About this exercise = Return each line of the records below in which the string "cheese" turns up.
*** Records for processing
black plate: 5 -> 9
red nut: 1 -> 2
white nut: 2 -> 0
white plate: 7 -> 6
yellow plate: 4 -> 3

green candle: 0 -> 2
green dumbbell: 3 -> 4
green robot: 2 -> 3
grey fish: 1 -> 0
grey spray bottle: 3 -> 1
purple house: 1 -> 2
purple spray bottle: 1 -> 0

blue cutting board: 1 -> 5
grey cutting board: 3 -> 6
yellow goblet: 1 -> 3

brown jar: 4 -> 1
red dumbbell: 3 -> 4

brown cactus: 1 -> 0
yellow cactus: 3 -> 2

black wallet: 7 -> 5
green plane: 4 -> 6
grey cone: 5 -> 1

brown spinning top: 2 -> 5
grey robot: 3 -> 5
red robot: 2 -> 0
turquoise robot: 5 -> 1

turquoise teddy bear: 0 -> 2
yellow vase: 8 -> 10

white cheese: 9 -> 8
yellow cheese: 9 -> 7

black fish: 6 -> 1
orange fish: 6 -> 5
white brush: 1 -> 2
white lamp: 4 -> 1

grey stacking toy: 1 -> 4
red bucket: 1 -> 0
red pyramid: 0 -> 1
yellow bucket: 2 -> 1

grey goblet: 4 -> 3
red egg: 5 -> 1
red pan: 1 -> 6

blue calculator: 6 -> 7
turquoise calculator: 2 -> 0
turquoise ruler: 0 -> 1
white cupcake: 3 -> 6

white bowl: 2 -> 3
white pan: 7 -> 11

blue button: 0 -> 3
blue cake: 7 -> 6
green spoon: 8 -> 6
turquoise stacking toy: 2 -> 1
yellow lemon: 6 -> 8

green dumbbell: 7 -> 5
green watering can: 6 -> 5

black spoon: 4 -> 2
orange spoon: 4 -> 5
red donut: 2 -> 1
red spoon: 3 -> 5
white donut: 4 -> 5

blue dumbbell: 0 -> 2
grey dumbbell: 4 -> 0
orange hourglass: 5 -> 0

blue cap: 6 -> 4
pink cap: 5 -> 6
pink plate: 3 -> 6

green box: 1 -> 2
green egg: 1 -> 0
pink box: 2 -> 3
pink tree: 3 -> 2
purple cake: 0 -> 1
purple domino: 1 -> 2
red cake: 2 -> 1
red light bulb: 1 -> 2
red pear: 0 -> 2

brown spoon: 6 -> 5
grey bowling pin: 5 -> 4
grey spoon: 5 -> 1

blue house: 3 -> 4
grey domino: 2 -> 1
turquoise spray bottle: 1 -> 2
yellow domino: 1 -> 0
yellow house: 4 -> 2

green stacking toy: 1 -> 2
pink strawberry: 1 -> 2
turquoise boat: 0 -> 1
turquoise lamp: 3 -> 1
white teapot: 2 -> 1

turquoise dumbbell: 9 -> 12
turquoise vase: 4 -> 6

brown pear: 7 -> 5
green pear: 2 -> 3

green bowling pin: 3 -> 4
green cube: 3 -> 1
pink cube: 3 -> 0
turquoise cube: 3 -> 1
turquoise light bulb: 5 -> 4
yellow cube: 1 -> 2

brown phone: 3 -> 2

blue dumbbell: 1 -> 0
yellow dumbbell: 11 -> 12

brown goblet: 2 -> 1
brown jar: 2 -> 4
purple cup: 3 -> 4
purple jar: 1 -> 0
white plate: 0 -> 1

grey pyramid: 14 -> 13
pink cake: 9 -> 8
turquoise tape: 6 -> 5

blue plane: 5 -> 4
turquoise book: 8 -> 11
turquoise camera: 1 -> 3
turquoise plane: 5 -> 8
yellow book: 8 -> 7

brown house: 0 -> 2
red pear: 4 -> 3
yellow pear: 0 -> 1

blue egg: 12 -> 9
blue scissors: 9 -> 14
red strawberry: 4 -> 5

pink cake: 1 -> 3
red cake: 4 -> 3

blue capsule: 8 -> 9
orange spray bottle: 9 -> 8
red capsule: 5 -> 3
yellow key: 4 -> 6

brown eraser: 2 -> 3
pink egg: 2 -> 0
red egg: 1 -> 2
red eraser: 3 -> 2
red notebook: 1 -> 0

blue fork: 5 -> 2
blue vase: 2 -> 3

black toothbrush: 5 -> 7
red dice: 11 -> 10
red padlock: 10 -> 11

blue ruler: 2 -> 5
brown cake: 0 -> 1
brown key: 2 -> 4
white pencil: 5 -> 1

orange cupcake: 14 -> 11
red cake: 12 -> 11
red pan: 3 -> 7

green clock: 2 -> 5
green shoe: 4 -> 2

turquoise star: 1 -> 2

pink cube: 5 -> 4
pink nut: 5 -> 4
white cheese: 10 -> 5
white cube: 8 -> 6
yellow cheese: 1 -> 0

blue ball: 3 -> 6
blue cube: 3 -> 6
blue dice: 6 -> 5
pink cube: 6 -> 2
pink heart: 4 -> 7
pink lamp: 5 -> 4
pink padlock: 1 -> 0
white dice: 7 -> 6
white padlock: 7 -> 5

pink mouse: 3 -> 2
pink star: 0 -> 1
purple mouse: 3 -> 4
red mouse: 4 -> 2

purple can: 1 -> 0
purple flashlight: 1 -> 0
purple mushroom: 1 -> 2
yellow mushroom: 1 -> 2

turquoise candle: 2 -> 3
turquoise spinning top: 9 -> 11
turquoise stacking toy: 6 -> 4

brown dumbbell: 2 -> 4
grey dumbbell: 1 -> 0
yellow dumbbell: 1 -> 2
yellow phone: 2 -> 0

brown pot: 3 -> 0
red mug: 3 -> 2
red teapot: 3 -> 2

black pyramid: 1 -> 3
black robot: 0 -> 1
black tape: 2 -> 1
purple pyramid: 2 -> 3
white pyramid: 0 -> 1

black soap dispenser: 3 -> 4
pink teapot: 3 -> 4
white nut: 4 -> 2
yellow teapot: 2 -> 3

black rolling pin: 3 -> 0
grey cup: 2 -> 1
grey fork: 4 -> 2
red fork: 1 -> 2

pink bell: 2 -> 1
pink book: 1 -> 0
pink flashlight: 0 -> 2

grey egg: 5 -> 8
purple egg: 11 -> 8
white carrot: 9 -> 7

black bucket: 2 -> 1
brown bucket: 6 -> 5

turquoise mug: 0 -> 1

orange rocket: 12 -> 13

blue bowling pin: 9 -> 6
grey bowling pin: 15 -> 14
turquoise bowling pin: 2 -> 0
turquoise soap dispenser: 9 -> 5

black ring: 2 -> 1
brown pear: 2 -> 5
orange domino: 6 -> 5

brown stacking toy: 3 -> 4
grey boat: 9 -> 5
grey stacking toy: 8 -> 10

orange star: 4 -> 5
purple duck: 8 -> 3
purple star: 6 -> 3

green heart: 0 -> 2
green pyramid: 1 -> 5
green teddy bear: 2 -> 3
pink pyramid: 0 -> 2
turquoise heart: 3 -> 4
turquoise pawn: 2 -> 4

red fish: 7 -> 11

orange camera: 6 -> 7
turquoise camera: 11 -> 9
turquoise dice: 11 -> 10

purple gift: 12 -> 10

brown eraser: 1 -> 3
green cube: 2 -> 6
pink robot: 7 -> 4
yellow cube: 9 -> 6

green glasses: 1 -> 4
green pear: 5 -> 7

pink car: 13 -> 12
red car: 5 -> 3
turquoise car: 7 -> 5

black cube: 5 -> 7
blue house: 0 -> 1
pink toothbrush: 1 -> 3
******
Solution to this task =
white cheese: 9 -> 8
yellow cheese: 9 -> 7
white cheese: 10 -> 5
yellow cheese: 1 -> 0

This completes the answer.